### WHAT THE EXERCISE ASKS
Start to finish, retype the entries exactly while omitting the pictures.

### RECORDS FOR PROCESSING
★ ★ ★ ★ ★

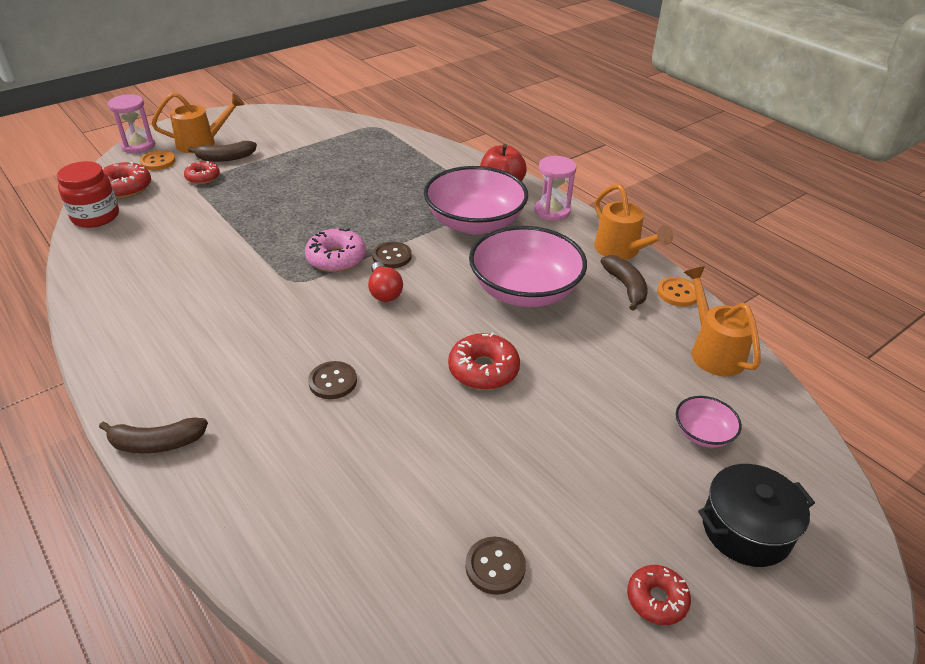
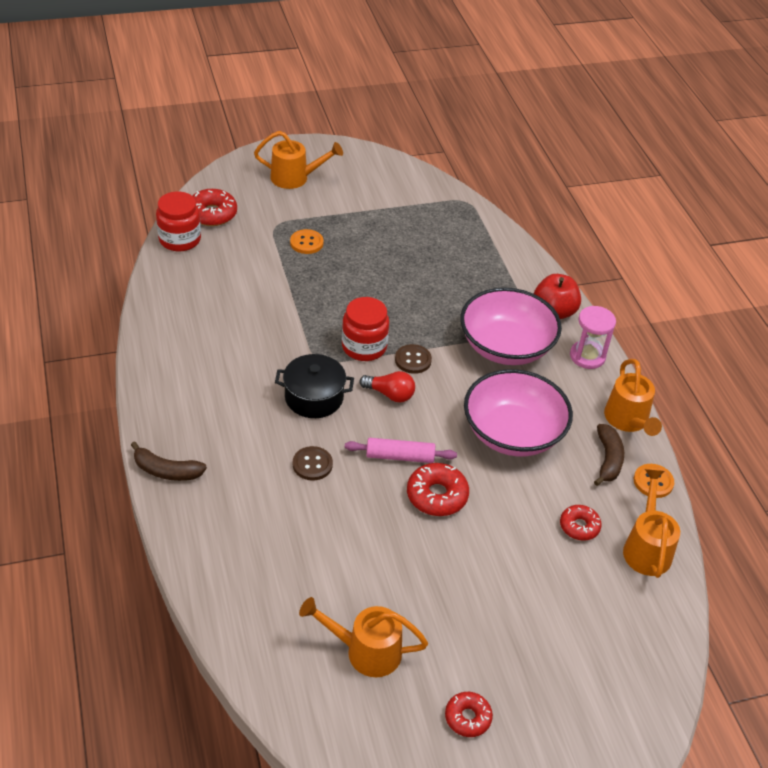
camera: 20 degrees right, 5 degrees up
(138, 146) = (238, 166): pink hourglass -> none
(158, 162) = (249, 190): orange button -> orange button (306, 243)
(203, 177) = (282, 221): red donut -> red donut (579, 526)
(226, 158) = (310, 203): brown banana -> none
(336, 258) = (364, 347): pink donut -> red jar
(384, 292) = (390, 394): red light bulb -> red light bulb turned 75 degrees counterclockwise
(424, 345) = (400, 456): none -> pink rolling pin
(495, 566) = (365, 651): brown button -> orange watering can
(703, 433) = (587, 614): pink bowl -> none
(746, 529) = (569, 698): black pot -> black pot (314, 397)

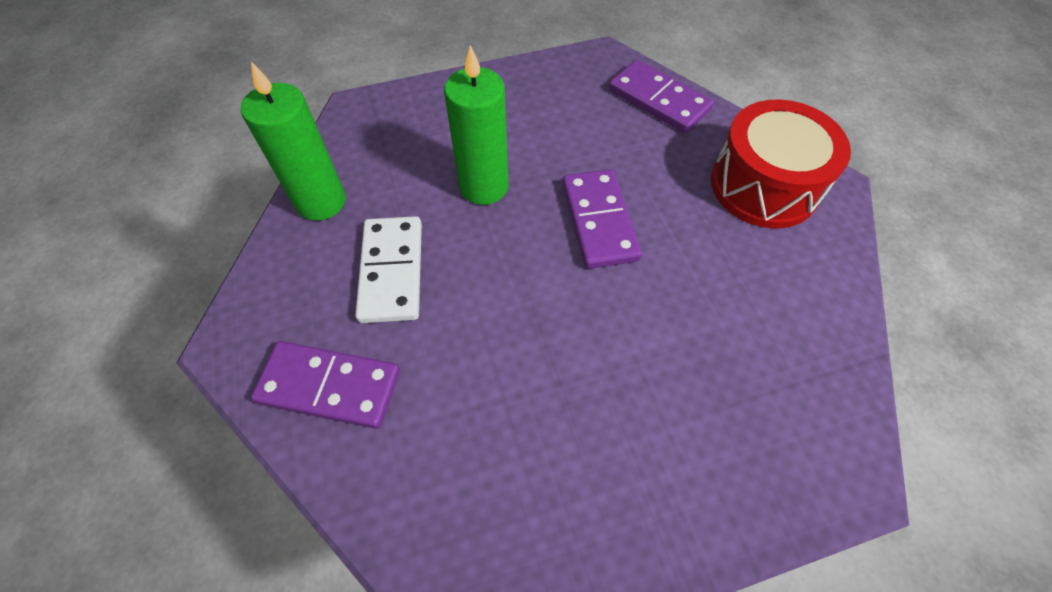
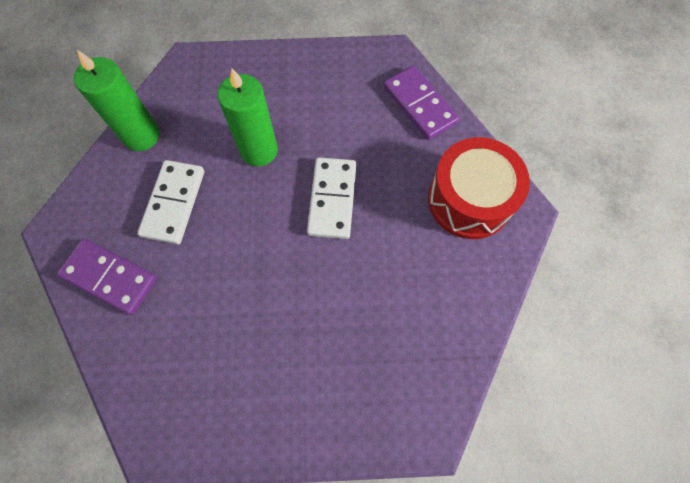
camera: 15 degrees right, 10 degrees up
(599, 221) = (332, 199): purple domino -> white domino

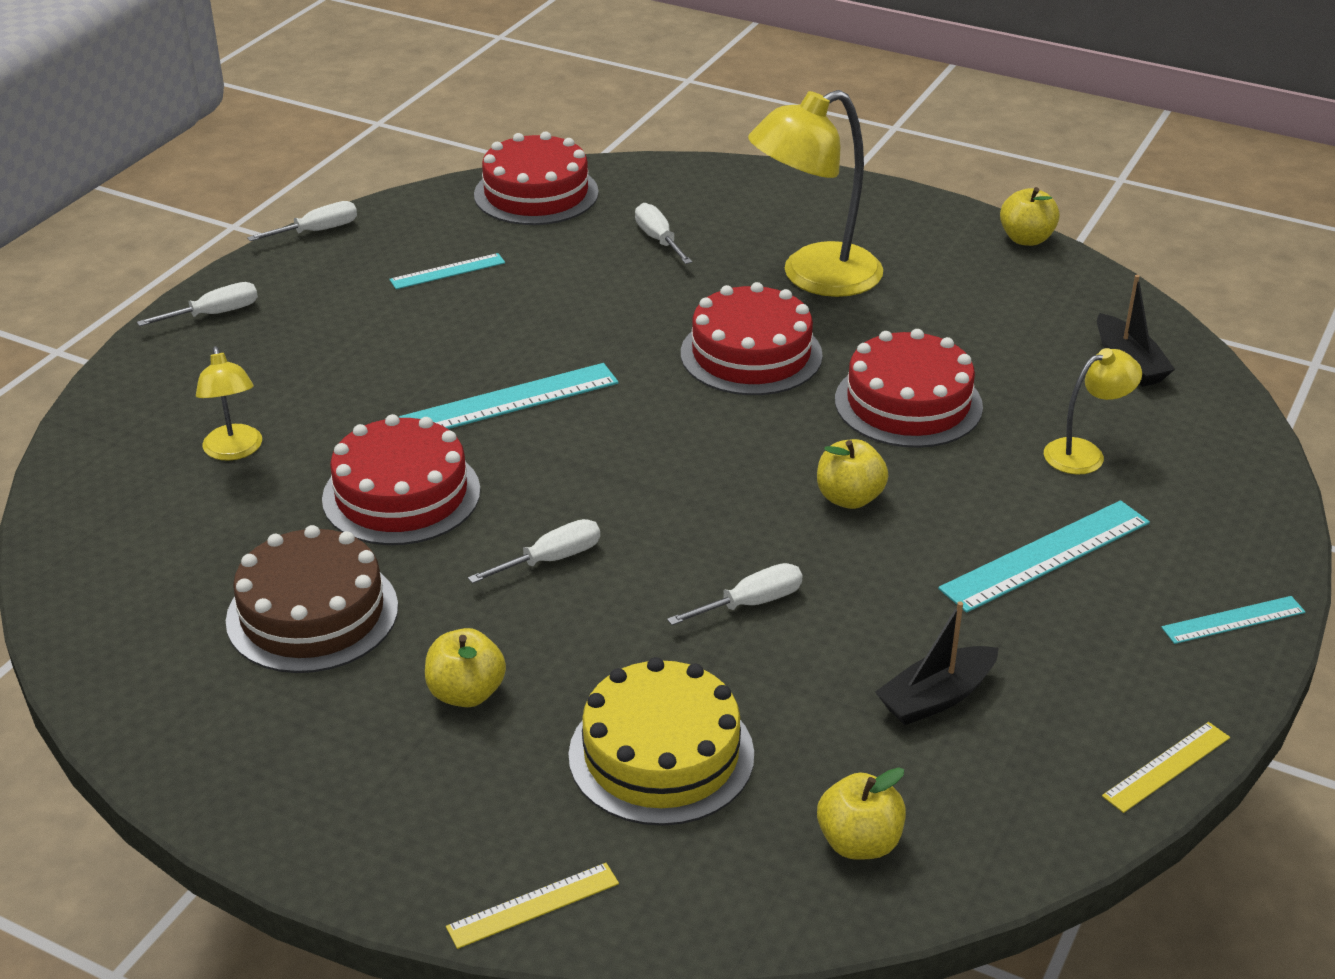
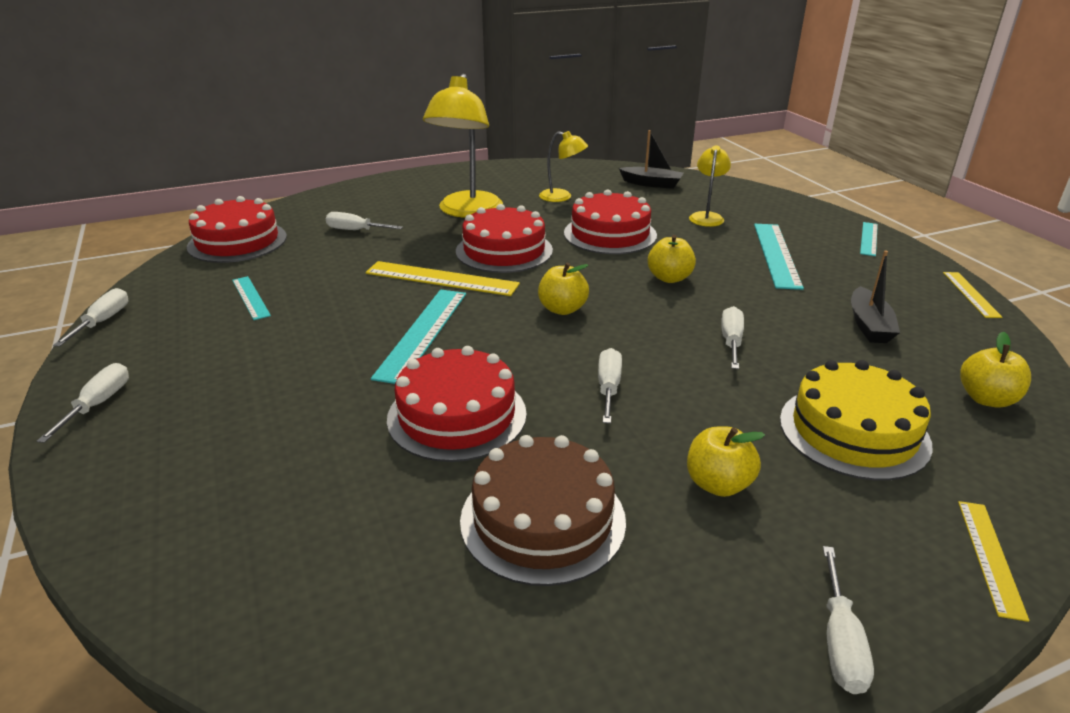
camera: 50 degrees left, 5 degrees down
(234, 451) = (283, 470): yellow lamp -> yellow lamp (562, 197)
(323, 836) = (840, 641): none -> white screwdriver
(447, 271) = (251, 297): turquoise ruler -> turquoise ruler turned 45 degrees counterclockwise
(630, 351) = (441, 278): none -> yellow ruler
(1026, 239) = (525, 164): yellow apple -> yellow apple (562, 309)

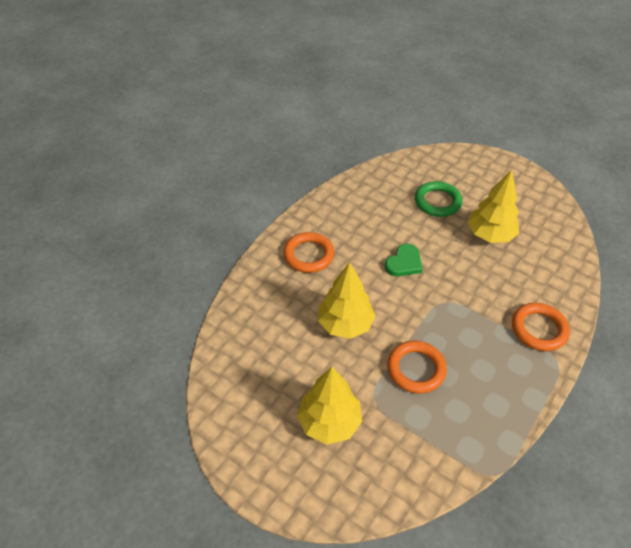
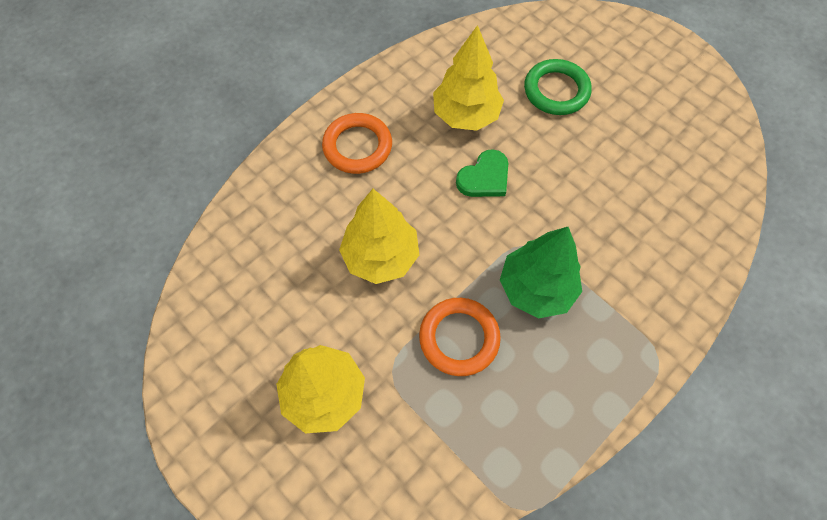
camera: 10 degrees right, 15 degrees up
(460, 328) = (536, 288): none -> green tree
(490, 235) = (617, 153): yellow tree -> yellow tree (466, 115)
(538, 329) = (646, 307): orange ring -> none

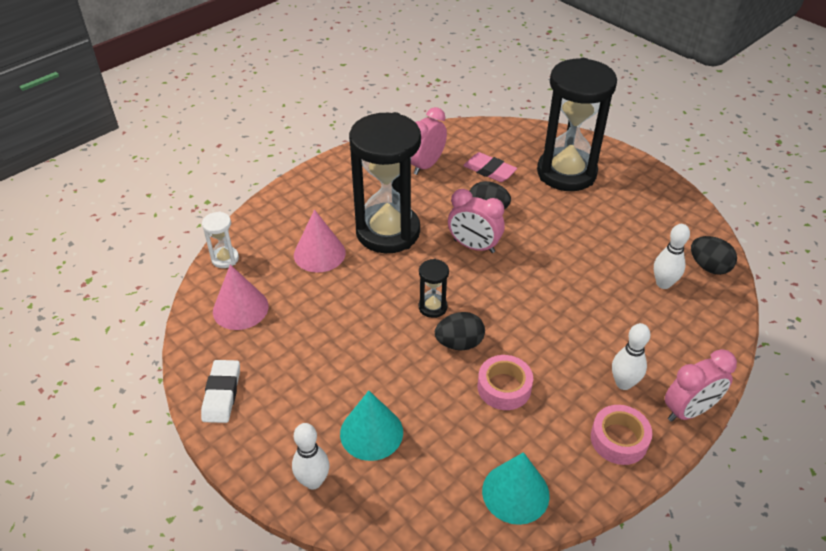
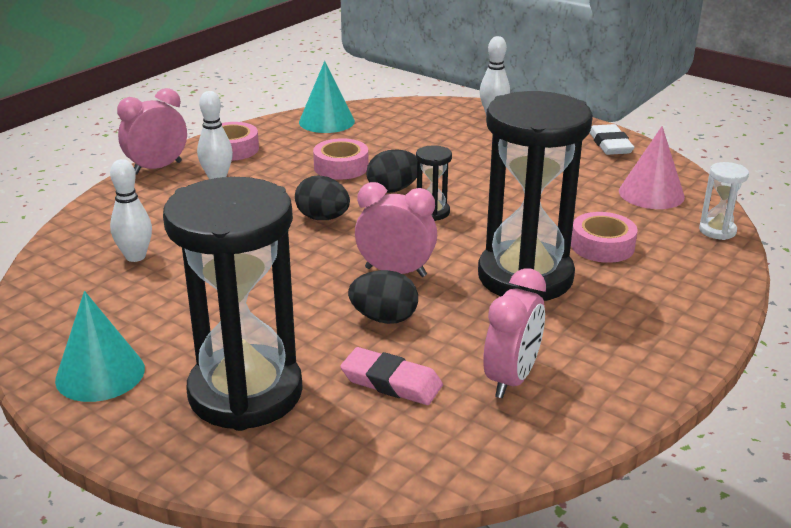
camera: 170 degrees right, 15 degrees down
(319, 253) = (602, 246): pink cone -> pink tape
(371, 432) = (458, 137): turquoise cone -> turquoise cone (100, 374)
(708, 267) = (60, 279): black egg -> black egg (323, 218)

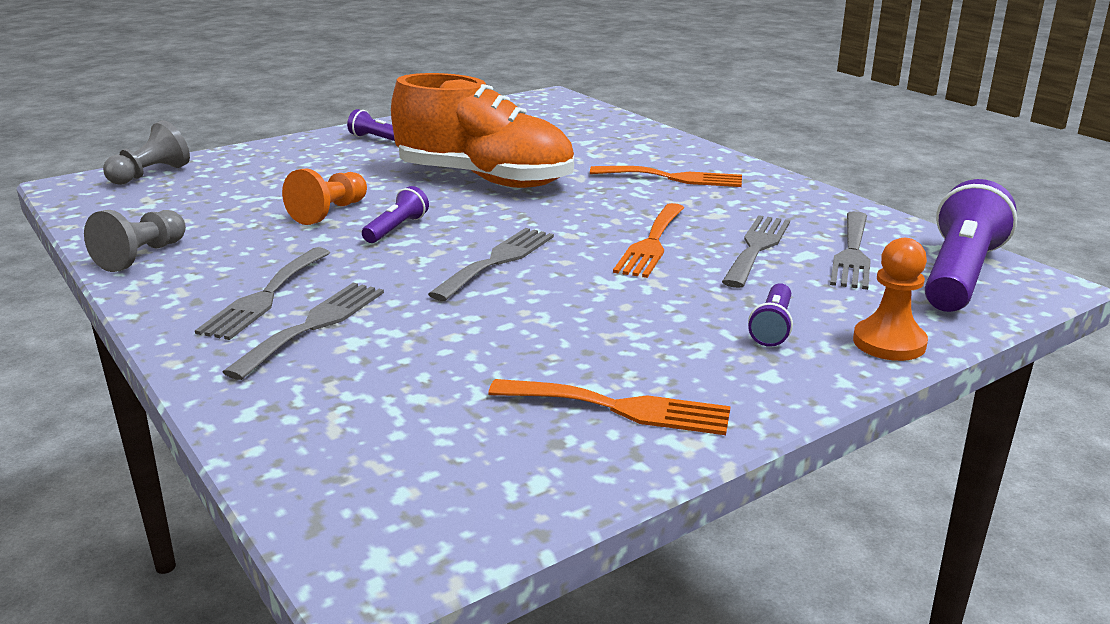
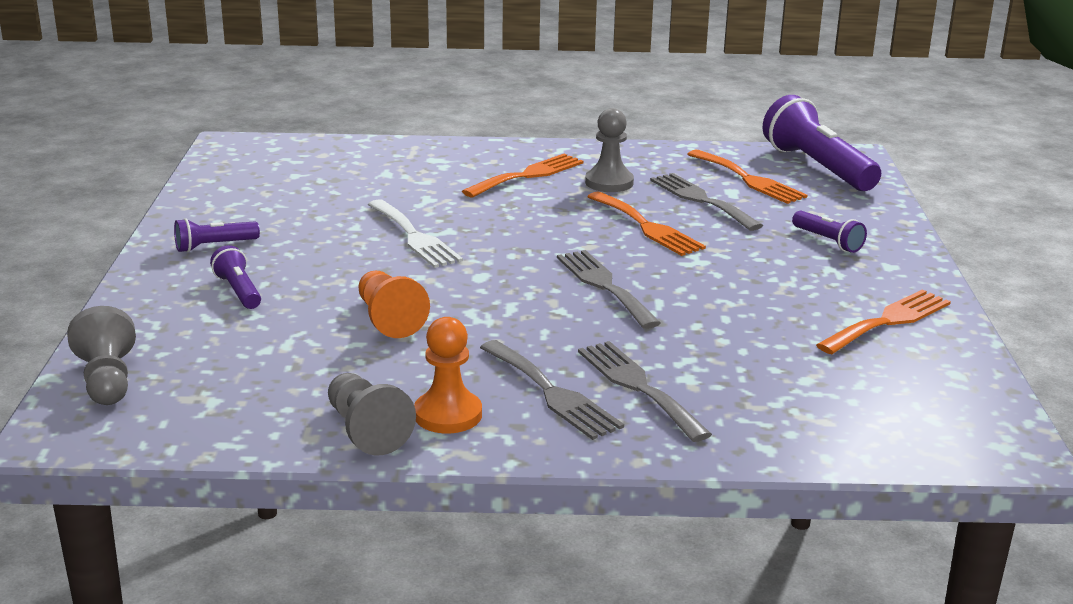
camera: 55 degrees left, 0 degrees up
(396, 229) = (476, 303): purple flashlight -> purple flashlight (238, 291)
(485, 180) = (414, 237): orange shoe -> white fork
(719, 206) = (609, 182): none -> grey pawn
(852, 253) = (749, 179): grey fork -> orange fork
(889, 343) = (884, 221): orange pawn -> orange pawn (448, 415)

★ ★ ★ ★ ★

### COMPLETED EXERCISE
camera: 20 degrees right, 5 degrees up
(138, 146) = (238, 166): pink hourglass -> none
(158, 162) = (249, 190): orange button -> orange button (306, 243)
(203, 177) = (282, 221): red donut -> red donut (579, 526)
(226, 158) = (310, 203): brown banana -> none
(336, 258) = (364, 347): pink donut -> red jar
(384, 292) = (390, 394): red light bulb -> red light bulb turned 75 degrees counterclockwise
(424, 345) = (400, 456): none -> pink rolling pin
(495, 566) = (365, 651): brown button -> orange watering can
(703, 433) = (587, 614): pink bowl -> none
(746, 529) = (569, 698): black pot -> black pot (314, 397)

camera: 15 degrees right, 10 degrees up
(599, 221) = (332, 199): purple domino -> white domino

camera: 50 degrees left, 5 degrees down
(234, 451) = (283, 470): yellow lamp -> yellow lamp (562, 197)
(323, 836) = (840, 641): none -> white screwdriver
(447, 271) = (251, 297): turquoise ruler -> turquoise ruler turned 45 degrees counterclockwise
(630, 351) = (441, 278): none -> yellow ruler
(1026, 239) = (525, 164): yellow apple -> yellow apple (562, 309)

camera: 10 degrees right, 15 degrees up
(460, 328) = (536, 288): none -> green tree
(490, 235) = (617, 153): yellow tree -> yellow tree (466, 115)
(538, 329) = (646, 307): orange ring -> none

camera: 170 degrees right, 15 degrees down
(319, 253) = (602, 246): pink cone -> pink tape
(371, 432) = (458, 137): turquoise cone -> turquoise cone (100, 374)
(708, 267) = (60, 279): black egg -> black egg (323, 218)

camera: 55 degrees left, 0 degrees up
(396, 229) = (476, 303): purple flashlight -> purple flashlight (238, 291)
(485, 180) = (414, 237): orange shoe -> white fork
(719, 206) = (609, 182): none -> grey pawn
(852, 253) = (749, 179): grey fork -> orange fork
(889, 343) = (884, 221): orange pawn -> orange pawn (448, 415)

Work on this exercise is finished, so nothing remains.